**DATASET SECTION:**
○ ○ ○ ○ ○

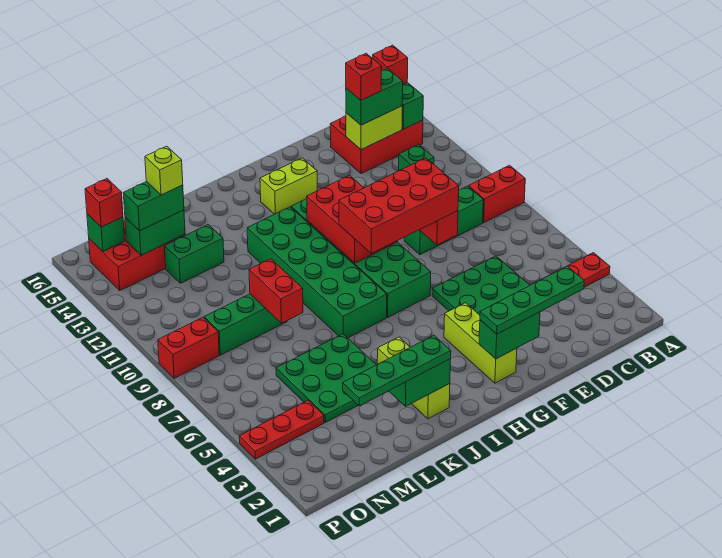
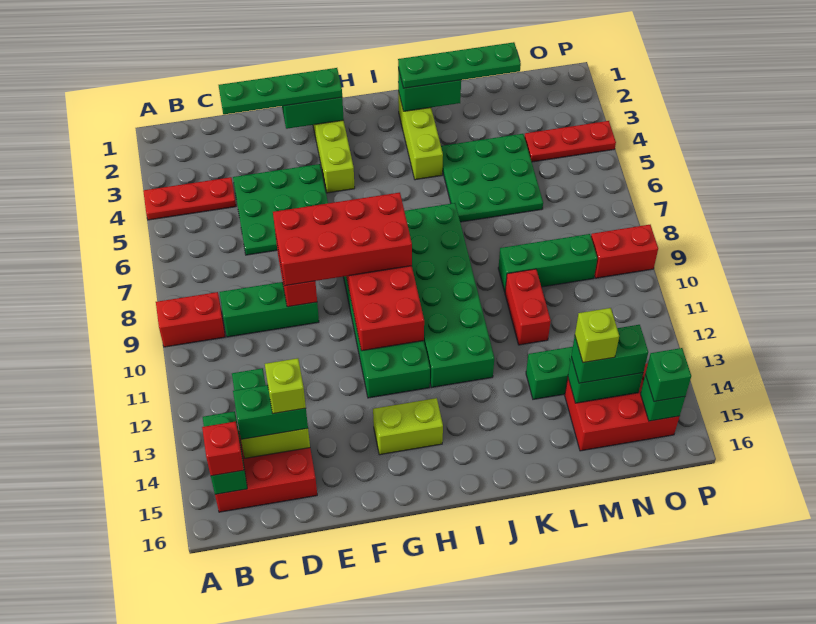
red brick D14 level 4 -> lime brick D14 level 4
red brick L8:L9 level 2 -> red brick L10:L11 level 1
red brick O15 level 3 -> green brick O15 level 3

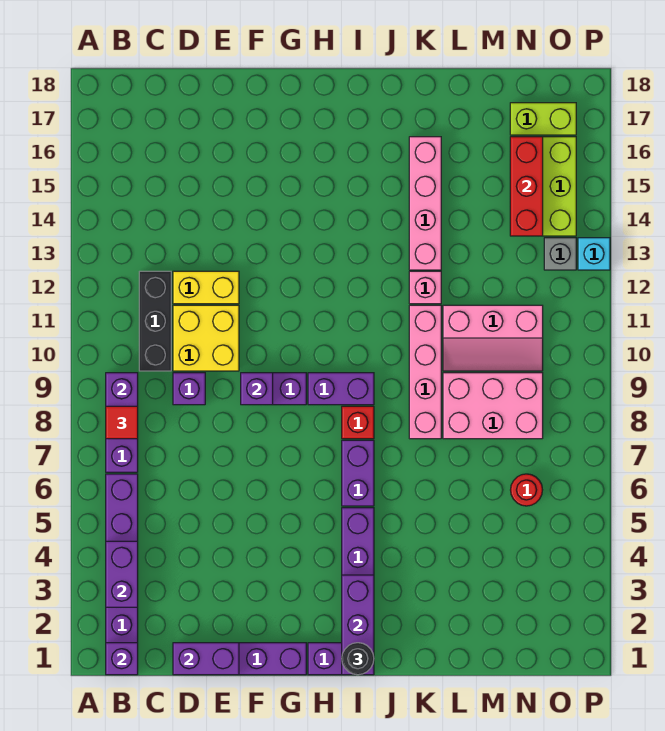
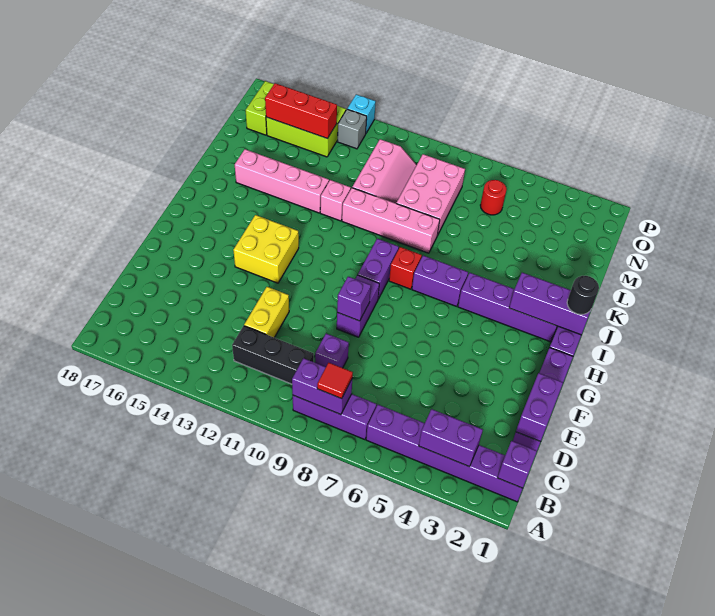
yellow brick D10:E11 level 1 -> yellow brick G13:H14 level 1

○ ○ ○ ○ ○

**PROBLEM DESCRIPTION:** Every line of the material above must be written out exactly, with no pictures.

**SOLVED EXERCISE:**
red brick D14 level 4 -> lime brick D14 level 4
red brick L8:L9 level 2 -> red brick L10:L11 level 1
red brick O15 level 3 -> green brick O15 level 3

yellow brick D10:E11 level 1 -> yellow brick G13:H14 level 1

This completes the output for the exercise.